▶ _PROBLEM DETAILS_: Please copy the entries below word for word, leaving out any image.

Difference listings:
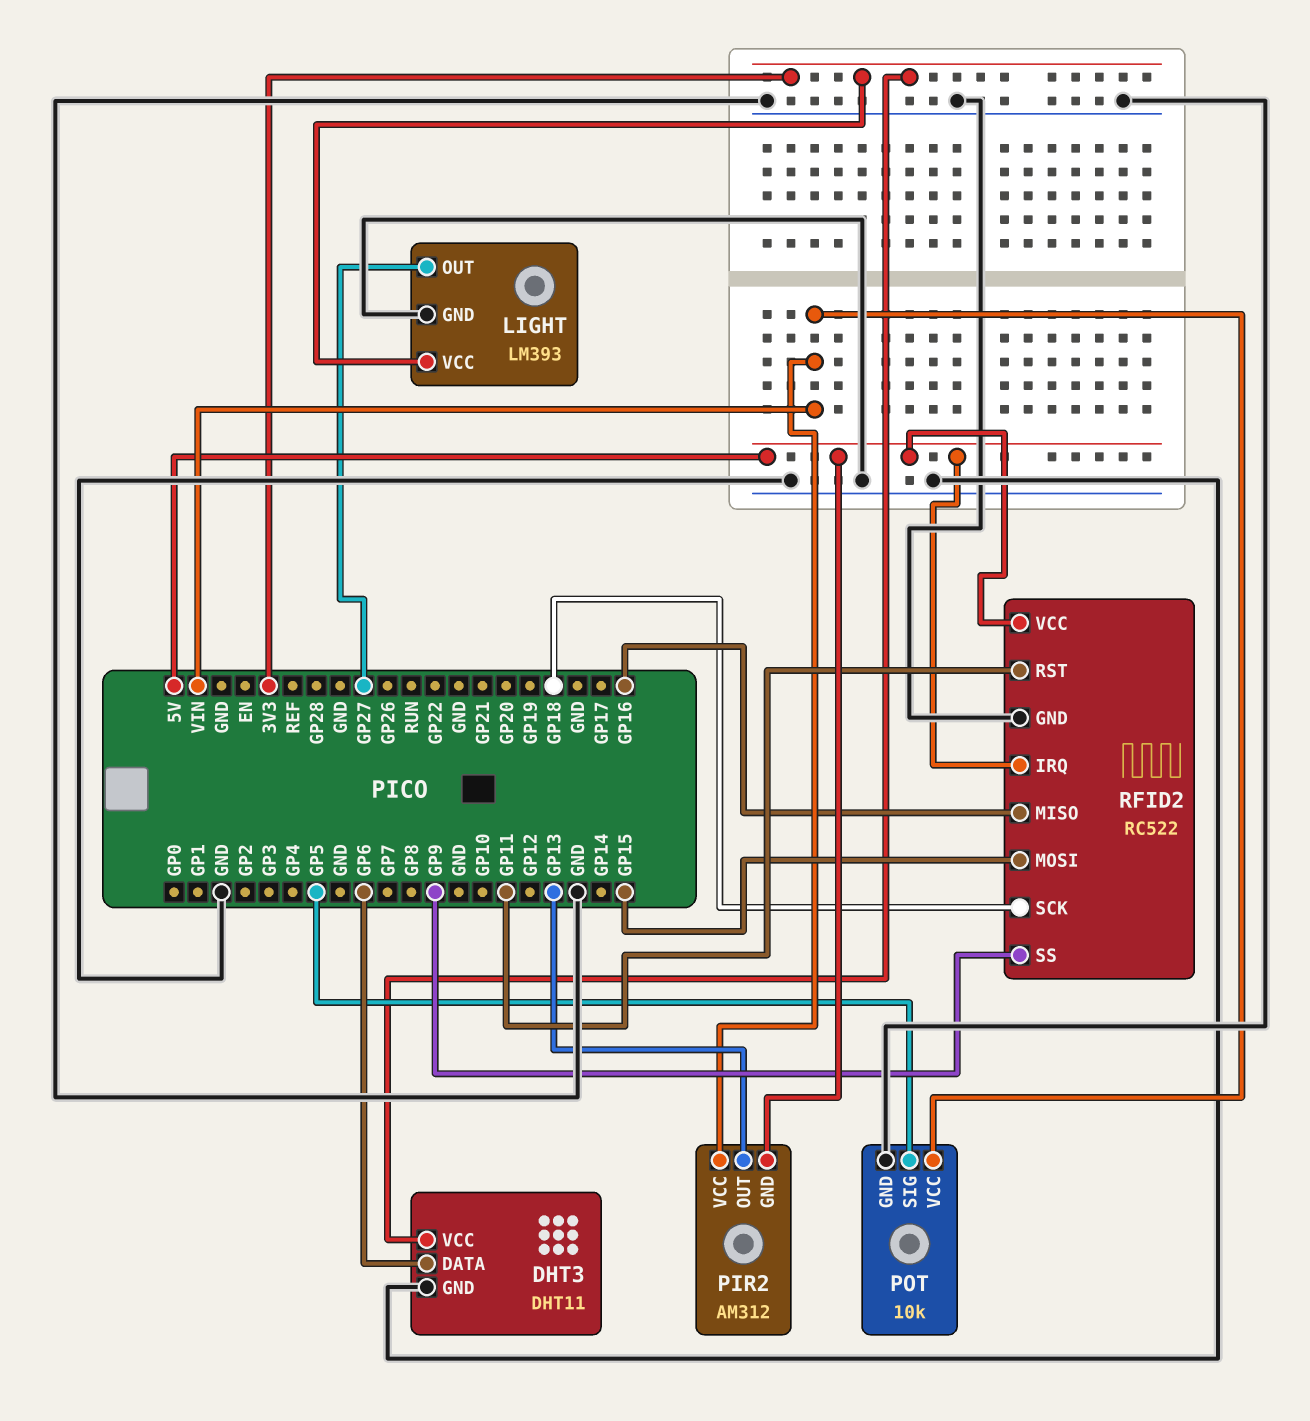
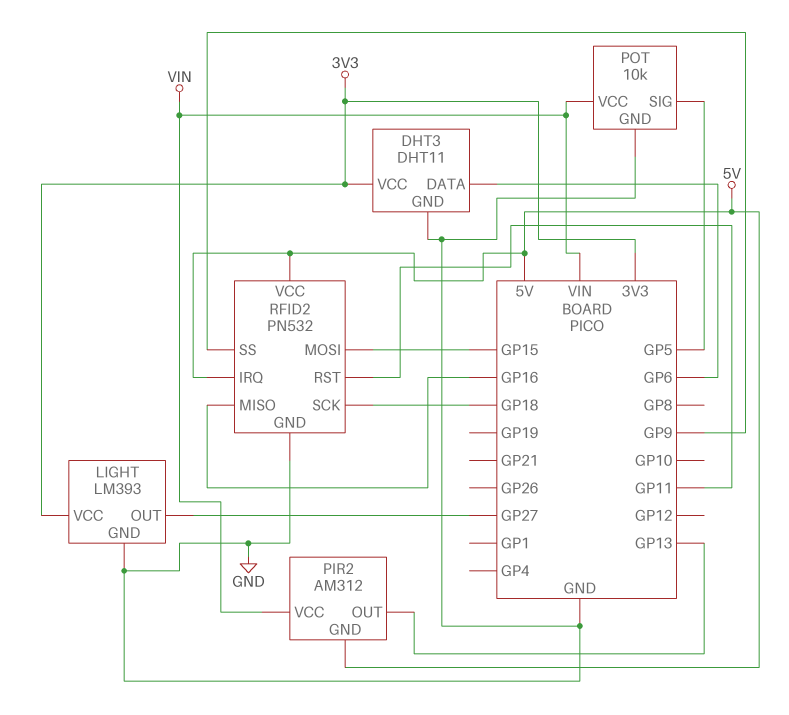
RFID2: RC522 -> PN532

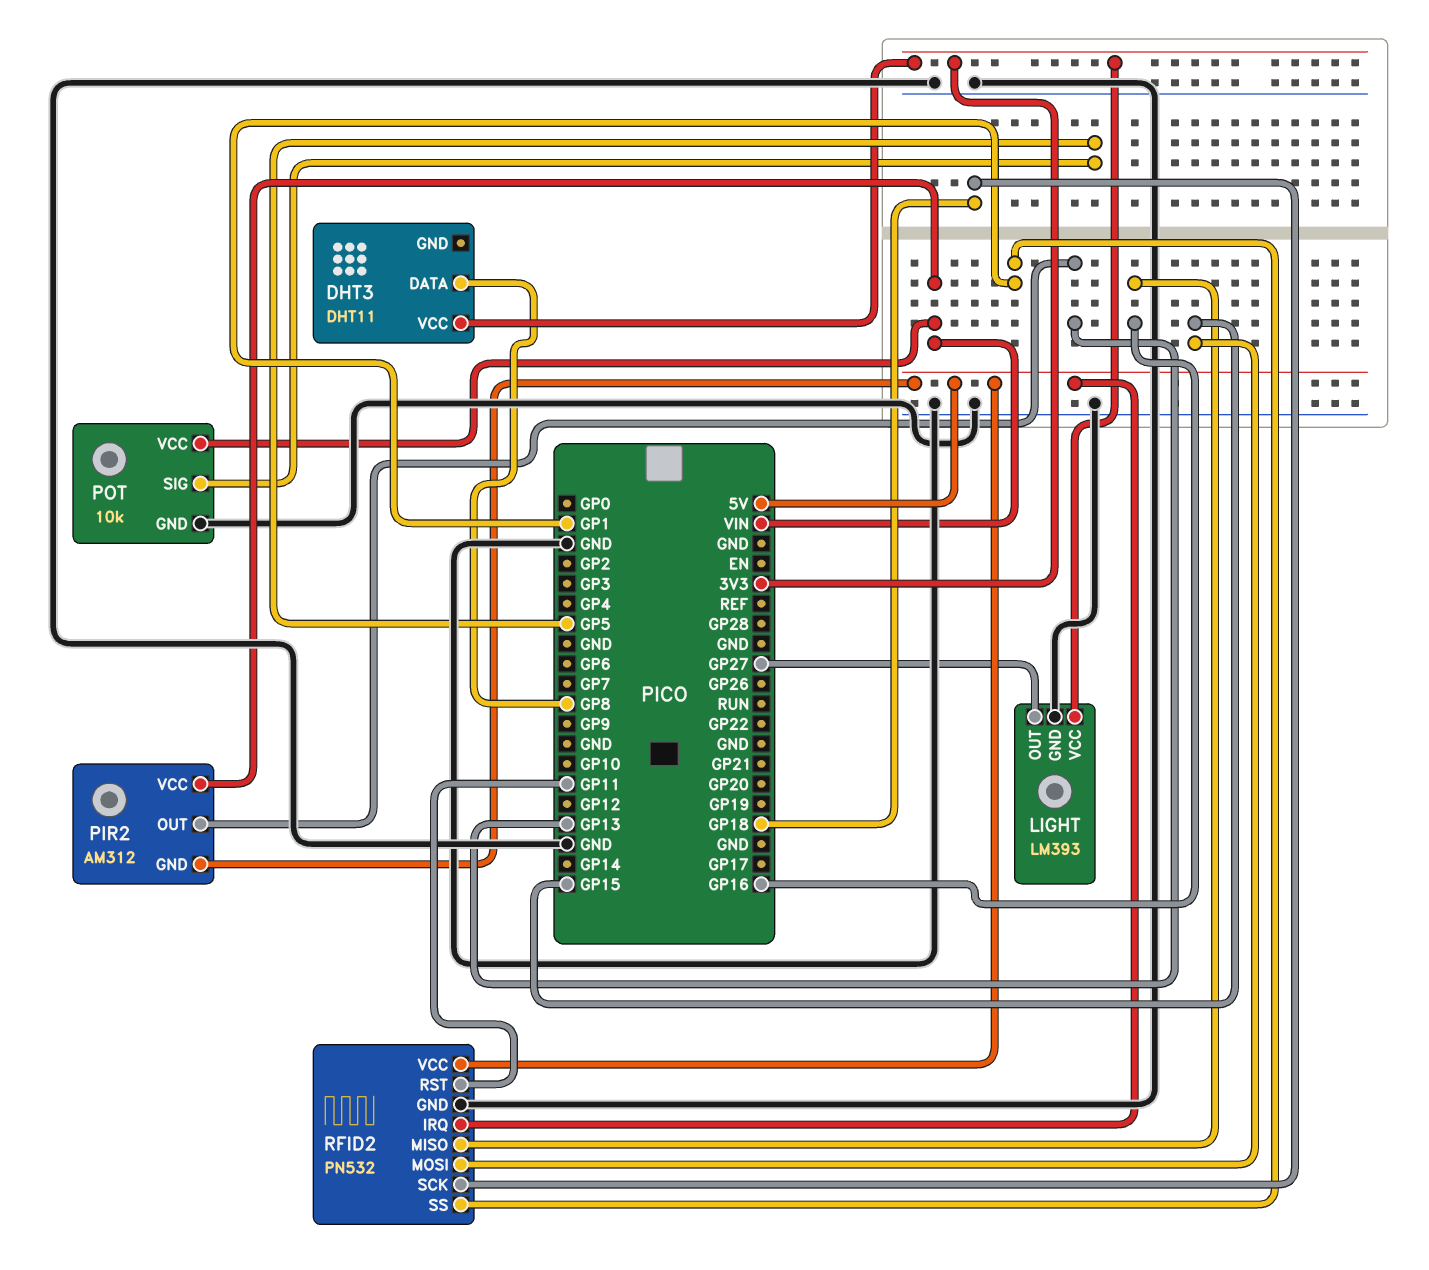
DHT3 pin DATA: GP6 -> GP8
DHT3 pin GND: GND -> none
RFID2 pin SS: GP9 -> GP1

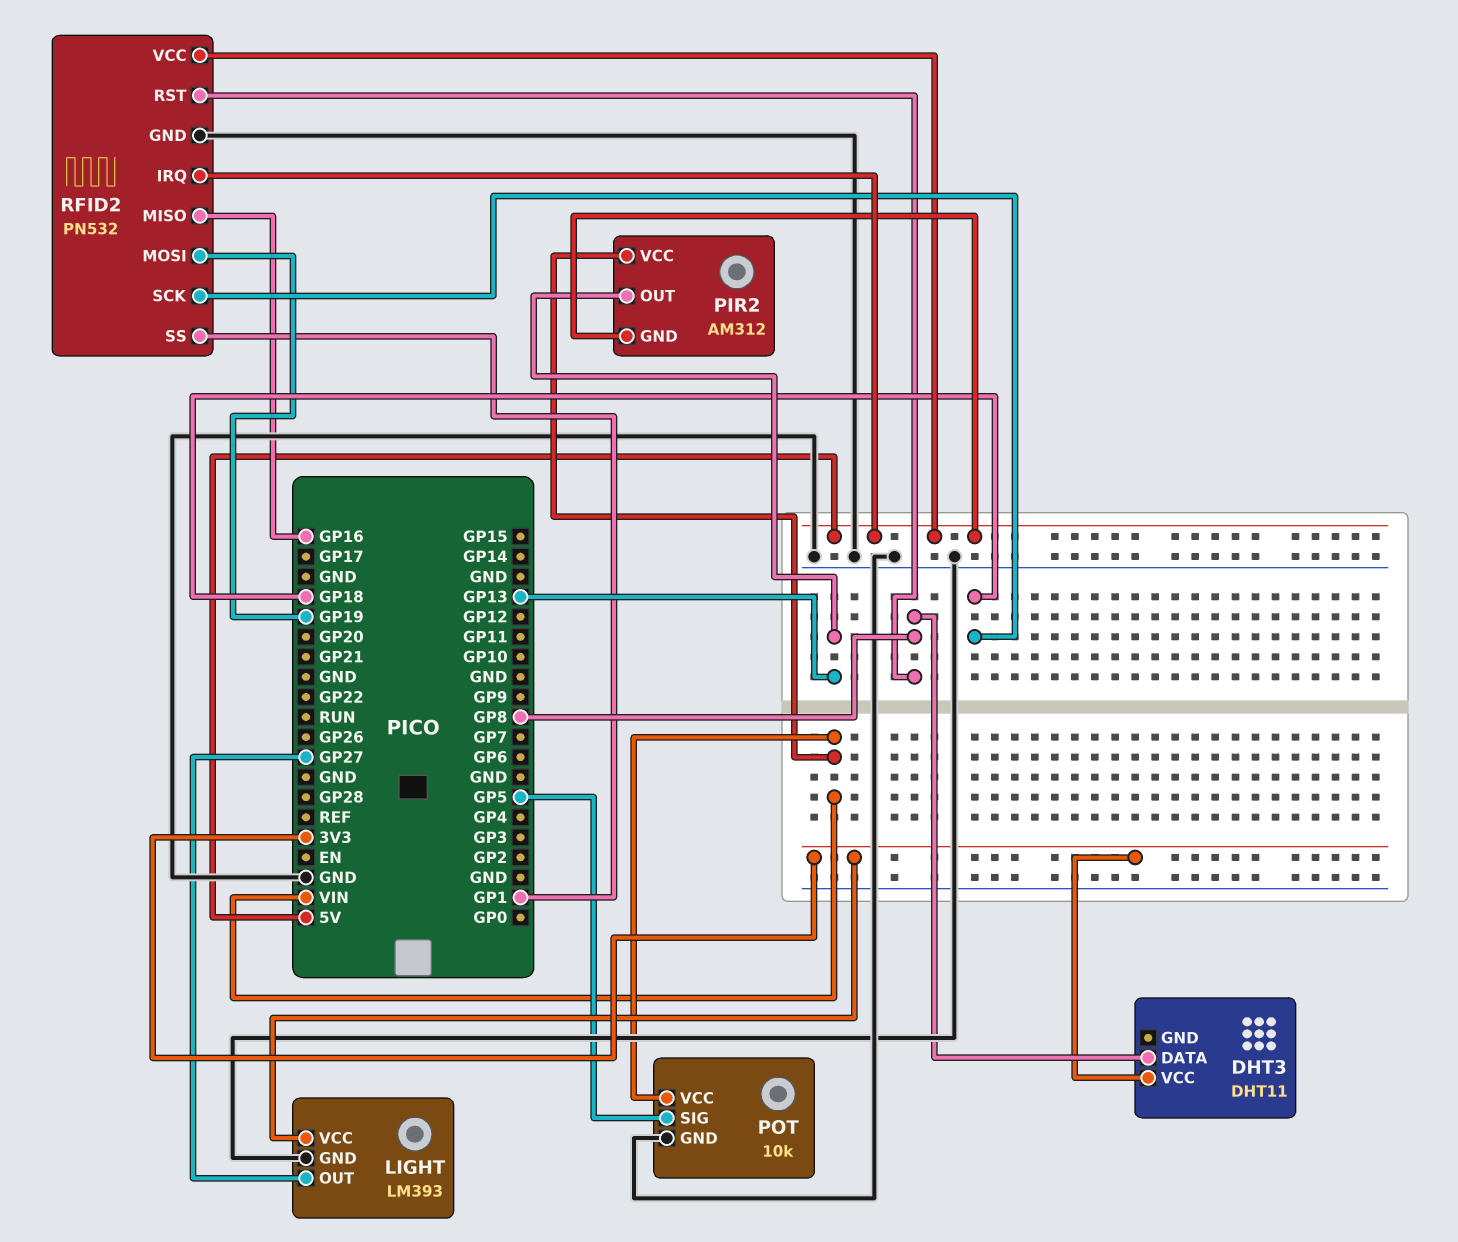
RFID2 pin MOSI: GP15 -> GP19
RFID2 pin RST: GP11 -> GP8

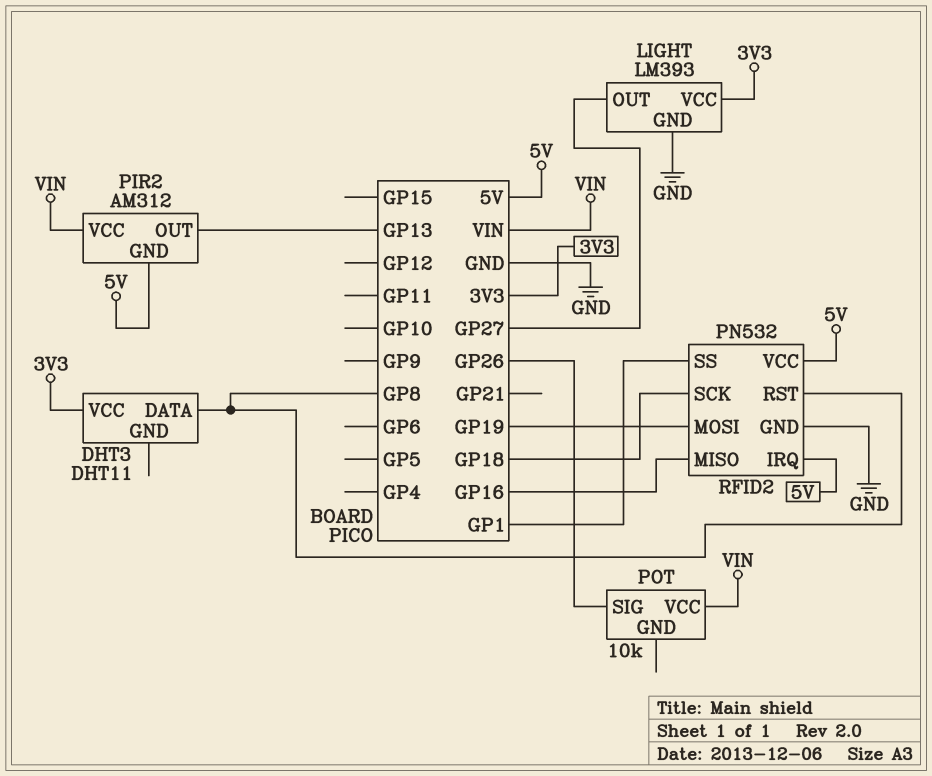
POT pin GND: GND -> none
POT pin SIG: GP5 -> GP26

▶ _ANSWER TO THIS EXERCISE_:
RFID2: RC522 -> PN532

DHT3 pin DATA: GP6 -> GP8
DHT3 pin GND: GND -> none
RFID2 pin SS: GP9 -> GP1

RFID2 pin MOSI: GP15 -> GP19
RFID2 pin RST: GP11 -> GP8

POT pin GND: GND -> none
POT pin SIG: GP5 -> GP26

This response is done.